§ Work to be completed
Look over the listing below and tally the lines in which the word "ECHO" turns up. Answer with the tally only.

§ The data
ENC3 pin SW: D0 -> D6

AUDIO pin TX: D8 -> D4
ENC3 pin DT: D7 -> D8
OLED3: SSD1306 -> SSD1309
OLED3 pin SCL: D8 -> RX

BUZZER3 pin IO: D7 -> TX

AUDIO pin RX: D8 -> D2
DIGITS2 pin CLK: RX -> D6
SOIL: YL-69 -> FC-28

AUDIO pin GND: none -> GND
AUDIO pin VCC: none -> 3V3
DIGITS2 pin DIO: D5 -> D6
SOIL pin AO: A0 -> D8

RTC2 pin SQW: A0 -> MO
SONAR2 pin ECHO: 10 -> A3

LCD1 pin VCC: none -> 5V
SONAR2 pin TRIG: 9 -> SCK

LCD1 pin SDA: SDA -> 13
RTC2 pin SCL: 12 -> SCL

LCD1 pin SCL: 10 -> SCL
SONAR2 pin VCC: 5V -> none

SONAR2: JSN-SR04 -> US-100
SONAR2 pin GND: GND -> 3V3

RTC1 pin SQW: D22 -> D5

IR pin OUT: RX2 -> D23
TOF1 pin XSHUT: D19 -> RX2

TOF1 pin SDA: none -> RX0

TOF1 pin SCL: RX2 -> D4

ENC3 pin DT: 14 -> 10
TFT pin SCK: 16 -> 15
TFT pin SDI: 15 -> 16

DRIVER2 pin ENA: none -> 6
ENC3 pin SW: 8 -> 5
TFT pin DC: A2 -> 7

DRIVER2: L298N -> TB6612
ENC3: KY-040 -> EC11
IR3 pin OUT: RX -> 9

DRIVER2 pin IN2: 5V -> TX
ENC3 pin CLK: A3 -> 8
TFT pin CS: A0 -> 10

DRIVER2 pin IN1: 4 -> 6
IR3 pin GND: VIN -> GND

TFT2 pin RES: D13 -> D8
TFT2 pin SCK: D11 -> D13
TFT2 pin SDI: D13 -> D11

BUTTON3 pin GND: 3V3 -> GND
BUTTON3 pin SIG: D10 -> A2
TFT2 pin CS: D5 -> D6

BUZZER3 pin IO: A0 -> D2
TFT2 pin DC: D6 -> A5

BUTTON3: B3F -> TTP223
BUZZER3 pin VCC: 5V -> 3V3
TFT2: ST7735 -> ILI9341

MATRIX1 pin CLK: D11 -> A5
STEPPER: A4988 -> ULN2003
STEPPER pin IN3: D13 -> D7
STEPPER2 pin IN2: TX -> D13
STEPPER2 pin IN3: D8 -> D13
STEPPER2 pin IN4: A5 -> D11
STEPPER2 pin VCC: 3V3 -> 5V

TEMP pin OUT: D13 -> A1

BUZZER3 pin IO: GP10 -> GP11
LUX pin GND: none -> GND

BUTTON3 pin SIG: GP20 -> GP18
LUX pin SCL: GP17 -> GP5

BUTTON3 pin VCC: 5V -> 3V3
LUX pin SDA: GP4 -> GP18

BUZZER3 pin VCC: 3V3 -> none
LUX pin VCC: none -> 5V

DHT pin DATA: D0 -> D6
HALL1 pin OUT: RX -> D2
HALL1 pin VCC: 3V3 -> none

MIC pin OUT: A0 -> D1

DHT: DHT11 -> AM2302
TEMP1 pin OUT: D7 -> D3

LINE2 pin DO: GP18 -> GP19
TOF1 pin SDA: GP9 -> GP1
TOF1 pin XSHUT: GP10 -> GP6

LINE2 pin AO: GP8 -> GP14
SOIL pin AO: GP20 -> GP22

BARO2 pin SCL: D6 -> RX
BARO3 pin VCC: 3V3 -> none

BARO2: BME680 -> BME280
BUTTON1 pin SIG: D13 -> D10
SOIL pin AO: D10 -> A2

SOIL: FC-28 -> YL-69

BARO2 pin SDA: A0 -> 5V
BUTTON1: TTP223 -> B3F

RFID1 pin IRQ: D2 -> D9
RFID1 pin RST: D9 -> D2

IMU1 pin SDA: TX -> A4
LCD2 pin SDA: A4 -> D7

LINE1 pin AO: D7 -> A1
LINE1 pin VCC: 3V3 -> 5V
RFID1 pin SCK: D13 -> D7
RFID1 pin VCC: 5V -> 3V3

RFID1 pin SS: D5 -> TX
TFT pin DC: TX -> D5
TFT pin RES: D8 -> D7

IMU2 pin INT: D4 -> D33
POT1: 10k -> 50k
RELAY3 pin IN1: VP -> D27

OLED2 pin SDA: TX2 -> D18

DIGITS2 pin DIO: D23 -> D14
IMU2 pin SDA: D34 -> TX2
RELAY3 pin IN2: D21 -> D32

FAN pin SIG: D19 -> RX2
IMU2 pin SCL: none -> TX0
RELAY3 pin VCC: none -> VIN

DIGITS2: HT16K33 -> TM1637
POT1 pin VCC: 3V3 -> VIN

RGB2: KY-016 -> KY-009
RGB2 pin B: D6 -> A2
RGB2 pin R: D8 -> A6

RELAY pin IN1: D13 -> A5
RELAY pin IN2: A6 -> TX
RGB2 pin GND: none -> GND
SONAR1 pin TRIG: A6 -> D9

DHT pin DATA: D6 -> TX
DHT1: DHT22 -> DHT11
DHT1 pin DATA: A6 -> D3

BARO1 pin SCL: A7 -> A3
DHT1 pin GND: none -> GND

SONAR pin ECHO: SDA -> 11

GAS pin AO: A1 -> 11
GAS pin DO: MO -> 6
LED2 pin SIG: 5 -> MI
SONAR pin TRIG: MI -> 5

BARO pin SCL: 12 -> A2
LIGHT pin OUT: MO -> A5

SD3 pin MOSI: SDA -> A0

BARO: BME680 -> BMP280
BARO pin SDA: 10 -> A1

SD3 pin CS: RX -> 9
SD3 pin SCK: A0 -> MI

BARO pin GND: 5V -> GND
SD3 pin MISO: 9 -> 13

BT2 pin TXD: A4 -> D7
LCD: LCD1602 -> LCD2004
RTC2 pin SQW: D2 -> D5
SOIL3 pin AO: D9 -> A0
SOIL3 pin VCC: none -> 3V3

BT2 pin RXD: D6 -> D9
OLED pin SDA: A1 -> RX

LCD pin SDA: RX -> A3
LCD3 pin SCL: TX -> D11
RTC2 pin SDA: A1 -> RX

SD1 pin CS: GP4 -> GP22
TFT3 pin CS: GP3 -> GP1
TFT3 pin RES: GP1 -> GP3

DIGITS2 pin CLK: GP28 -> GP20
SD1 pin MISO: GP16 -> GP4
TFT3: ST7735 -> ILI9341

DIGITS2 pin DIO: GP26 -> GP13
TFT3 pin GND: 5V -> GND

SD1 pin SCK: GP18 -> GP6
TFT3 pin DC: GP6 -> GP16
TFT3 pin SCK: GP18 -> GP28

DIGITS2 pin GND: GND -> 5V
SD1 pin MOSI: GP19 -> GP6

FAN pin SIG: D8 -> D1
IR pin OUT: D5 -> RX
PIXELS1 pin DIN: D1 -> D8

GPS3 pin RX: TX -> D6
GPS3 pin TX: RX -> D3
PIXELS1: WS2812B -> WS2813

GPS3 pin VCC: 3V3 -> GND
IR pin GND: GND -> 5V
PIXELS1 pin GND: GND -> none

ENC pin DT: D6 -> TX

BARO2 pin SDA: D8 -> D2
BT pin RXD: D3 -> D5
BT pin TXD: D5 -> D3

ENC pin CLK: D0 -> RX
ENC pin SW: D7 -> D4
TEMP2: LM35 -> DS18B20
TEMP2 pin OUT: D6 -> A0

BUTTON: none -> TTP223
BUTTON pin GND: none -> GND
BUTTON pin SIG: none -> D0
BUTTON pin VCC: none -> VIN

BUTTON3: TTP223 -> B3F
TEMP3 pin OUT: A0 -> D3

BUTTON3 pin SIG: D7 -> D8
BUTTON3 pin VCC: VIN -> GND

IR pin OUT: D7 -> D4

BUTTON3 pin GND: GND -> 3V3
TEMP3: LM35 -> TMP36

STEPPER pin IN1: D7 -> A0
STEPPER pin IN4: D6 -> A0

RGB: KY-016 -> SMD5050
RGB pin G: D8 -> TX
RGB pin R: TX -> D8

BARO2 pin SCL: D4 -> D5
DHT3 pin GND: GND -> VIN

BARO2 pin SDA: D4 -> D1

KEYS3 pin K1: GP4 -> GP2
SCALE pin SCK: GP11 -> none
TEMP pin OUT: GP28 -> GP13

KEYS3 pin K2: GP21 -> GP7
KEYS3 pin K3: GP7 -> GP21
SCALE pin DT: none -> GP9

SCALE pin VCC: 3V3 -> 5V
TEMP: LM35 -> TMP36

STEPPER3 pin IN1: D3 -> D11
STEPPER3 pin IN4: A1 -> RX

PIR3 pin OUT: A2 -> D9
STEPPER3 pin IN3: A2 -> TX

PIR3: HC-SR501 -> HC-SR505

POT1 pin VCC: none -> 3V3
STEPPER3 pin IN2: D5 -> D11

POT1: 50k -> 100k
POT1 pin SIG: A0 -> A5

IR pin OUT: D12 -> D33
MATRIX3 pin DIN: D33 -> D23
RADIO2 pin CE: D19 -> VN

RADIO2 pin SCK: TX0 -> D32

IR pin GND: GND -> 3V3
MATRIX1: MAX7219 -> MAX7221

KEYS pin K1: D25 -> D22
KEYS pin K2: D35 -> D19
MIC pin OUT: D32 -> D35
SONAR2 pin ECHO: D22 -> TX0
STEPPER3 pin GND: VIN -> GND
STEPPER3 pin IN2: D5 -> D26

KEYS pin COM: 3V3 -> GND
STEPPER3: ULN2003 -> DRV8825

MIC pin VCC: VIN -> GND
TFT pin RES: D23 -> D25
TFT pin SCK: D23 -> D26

§ Result of this exercise
3